WHAT TO WORK ON:
Repeat the data that follows exactly, starting at the line with "C209: none -> 33uF (-9V, U202/in+)" and ending at the line with "R208: 6.2k (+9V, VC) -> 6.2k (GND, VC)", and leave out every picture.
━━━ MATERIAL FOR THIS EXERCISE ━━━
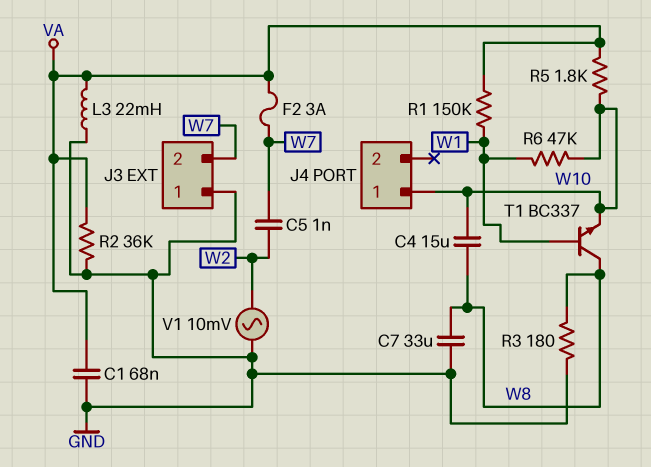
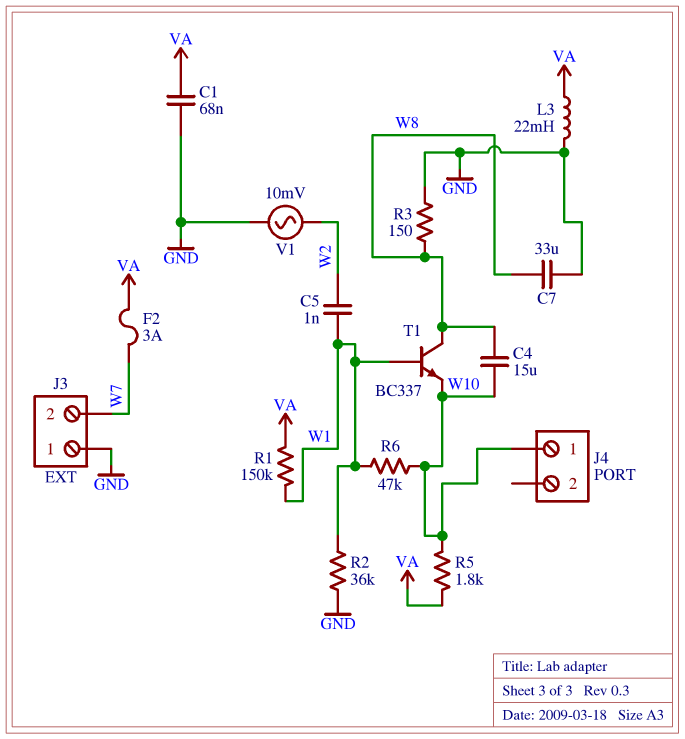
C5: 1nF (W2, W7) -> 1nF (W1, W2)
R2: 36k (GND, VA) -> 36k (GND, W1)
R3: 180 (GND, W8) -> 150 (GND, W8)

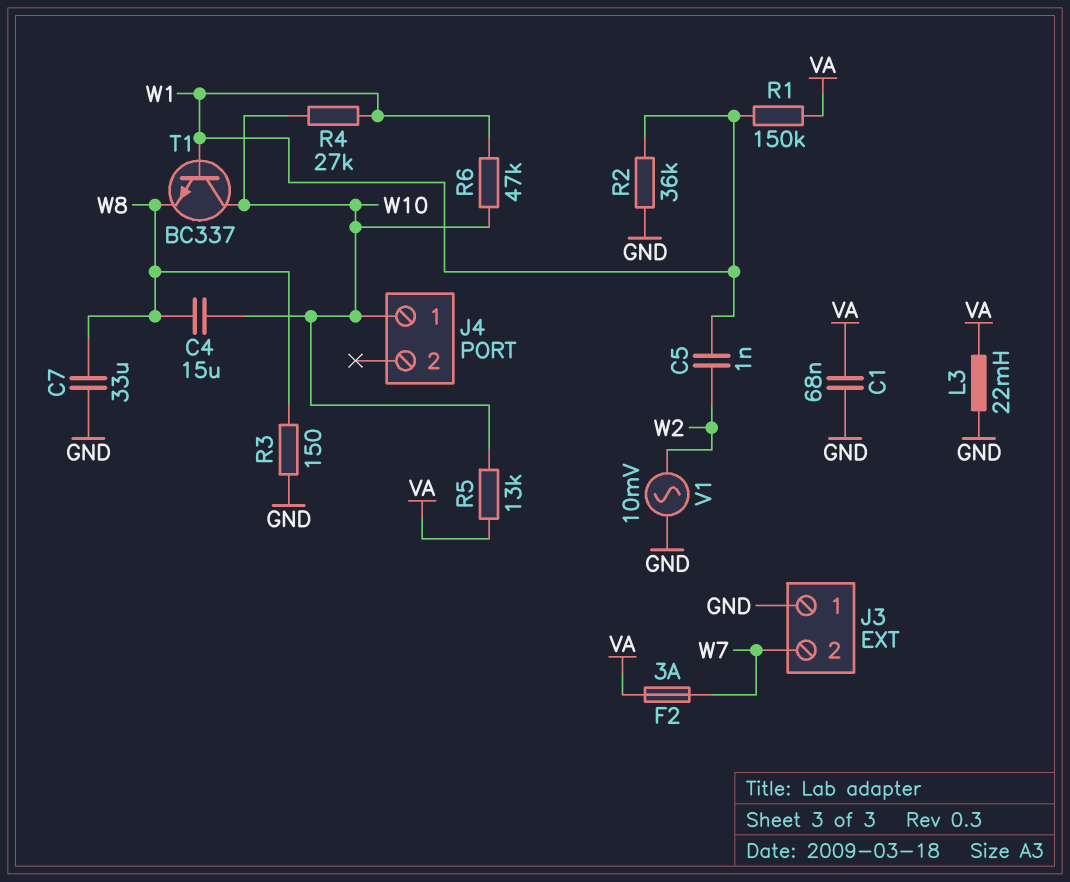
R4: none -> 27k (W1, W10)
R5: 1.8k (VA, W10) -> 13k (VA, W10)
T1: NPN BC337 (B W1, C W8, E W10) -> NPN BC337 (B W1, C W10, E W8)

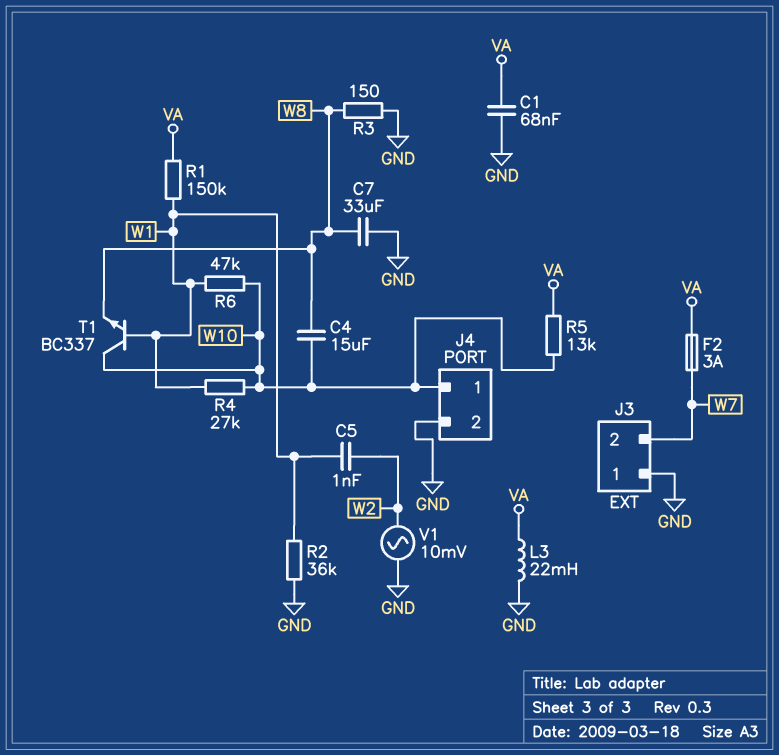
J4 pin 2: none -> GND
━━━
━━━ MATERIAL FOR THIS EXERCISE ━━━
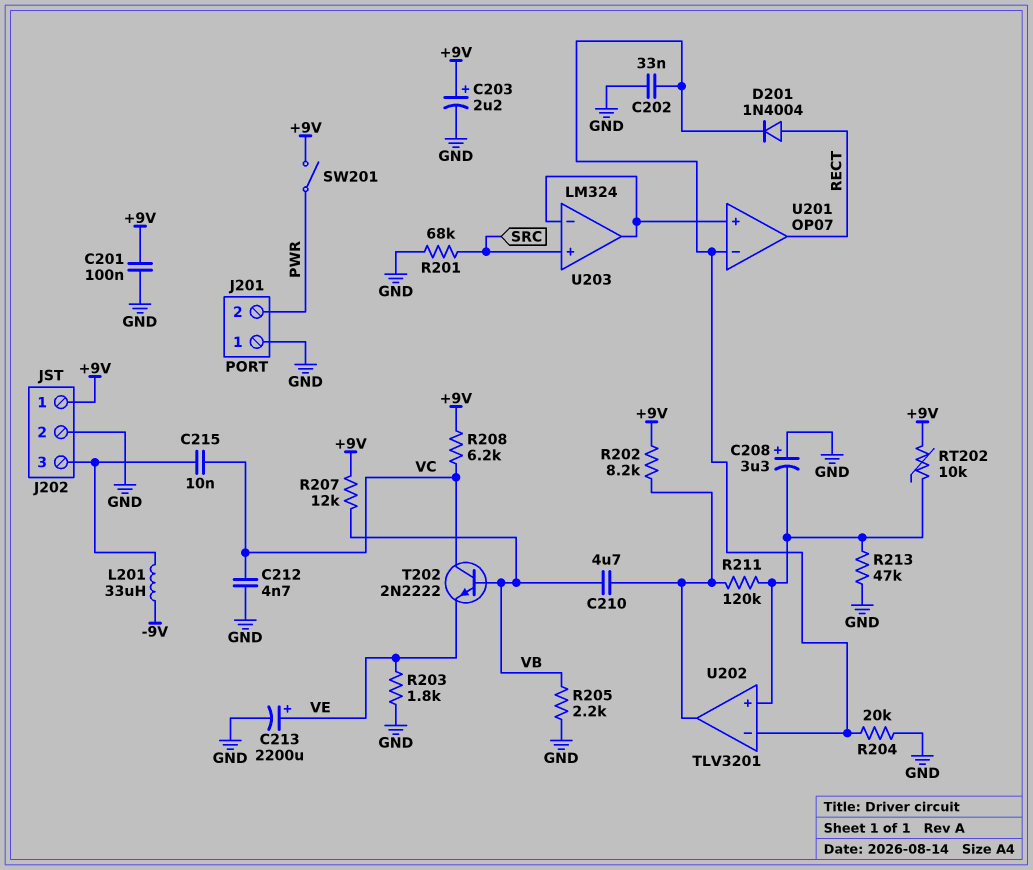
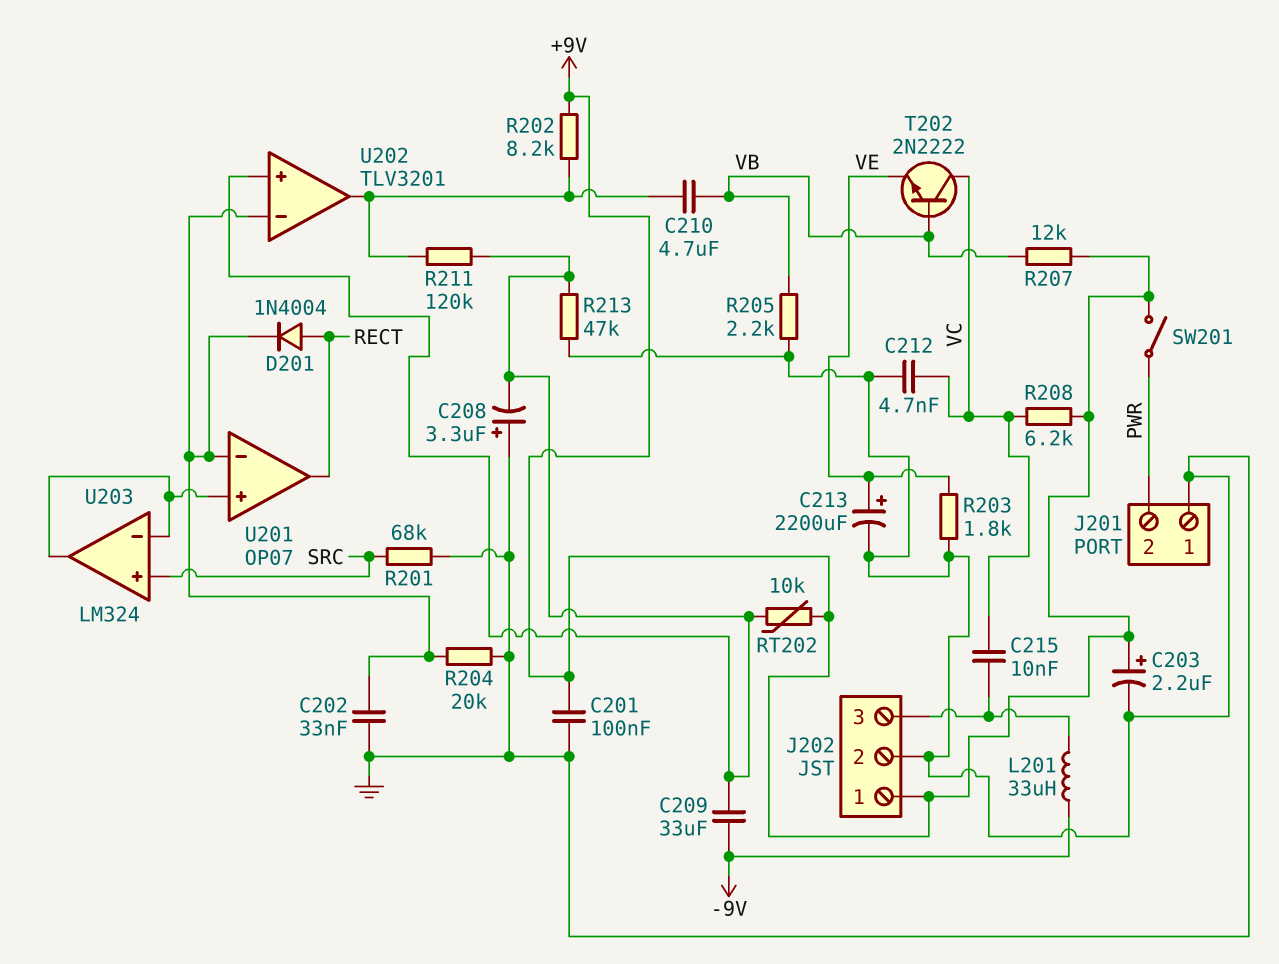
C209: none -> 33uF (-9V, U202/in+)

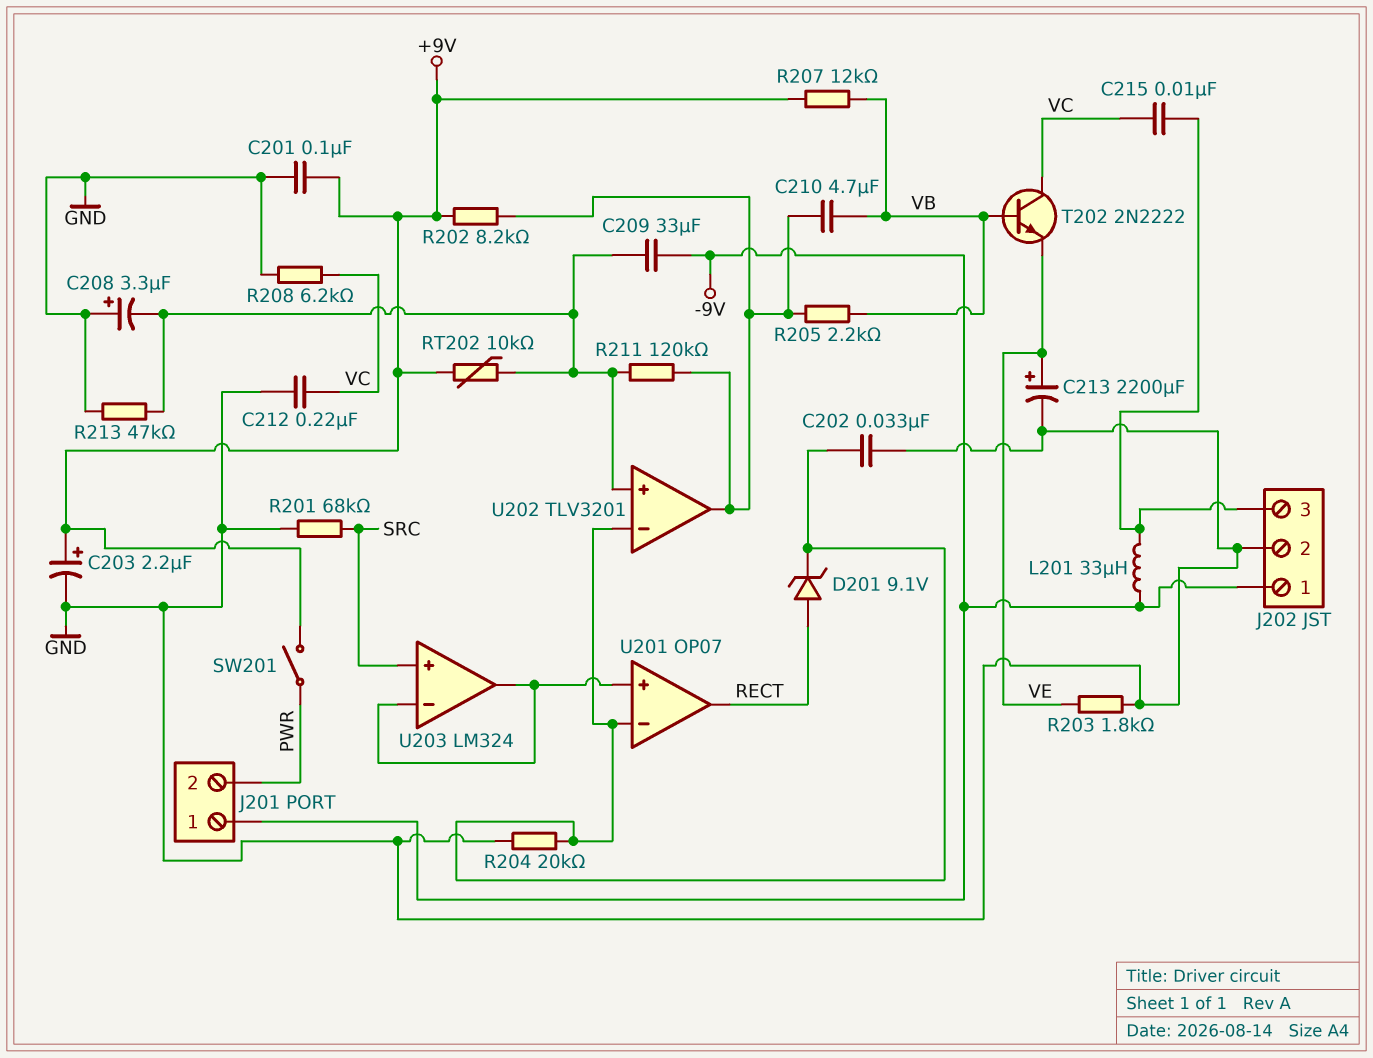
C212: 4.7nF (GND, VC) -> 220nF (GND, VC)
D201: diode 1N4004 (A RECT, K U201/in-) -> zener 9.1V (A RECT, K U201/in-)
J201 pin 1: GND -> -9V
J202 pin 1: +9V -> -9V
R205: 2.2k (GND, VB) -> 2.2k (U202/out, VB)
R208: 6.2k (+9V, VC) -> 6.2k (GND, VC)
━━━
SOLUTION TO THIS EXERCISE:
C209: none -> 33uF (-9V, U202/in+)

C212: 4.7nF (GND, VC) -> 220nF (GND, VC)
D201: diode 1N4004 (A RECT, K U201/in-) -> zener 9.1V (A RECT, K U201/in-)
J201 pin 1: GND -> -9V
J202 pin 1: +9V -> -9V
R205: 2.2k (GND, VB) -> 2.2k (U202/out, VB)
R208: 6.2k (+9V, VC) -> 6.2k (GND, VC)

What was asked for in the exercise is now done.